Whenever a line contains the string "pink", copy it out of the entries.

**Exercise material:**
++++++++

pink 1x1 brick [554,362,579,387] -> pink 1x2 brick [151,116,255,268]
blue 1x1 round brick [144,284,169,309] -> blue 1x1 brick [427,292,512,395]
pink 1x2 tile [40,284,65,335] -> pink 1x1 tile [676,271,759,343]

++++++++

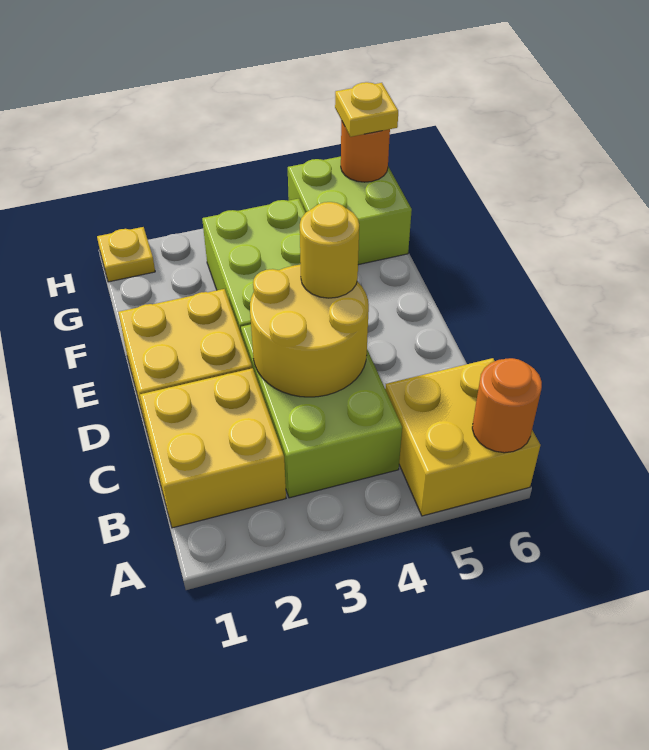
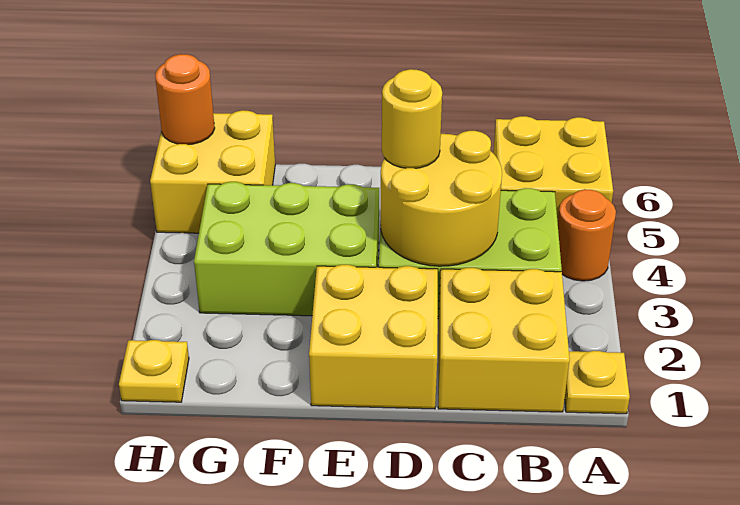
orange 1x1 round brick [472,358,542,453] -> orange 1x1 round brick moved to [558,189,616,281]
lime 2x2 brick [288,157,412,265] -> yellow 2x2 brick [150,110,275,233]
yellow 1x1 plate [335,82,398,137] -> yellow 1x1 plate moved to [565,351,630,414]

++++++++

**Task output:**
pink 1x1 brick [554,362,579,387] -> pink 1x2 brick [151,116,255,268]
pink 1x2 tile [40,284,65,335] -> pink 1x1 tile [676,271,759,343]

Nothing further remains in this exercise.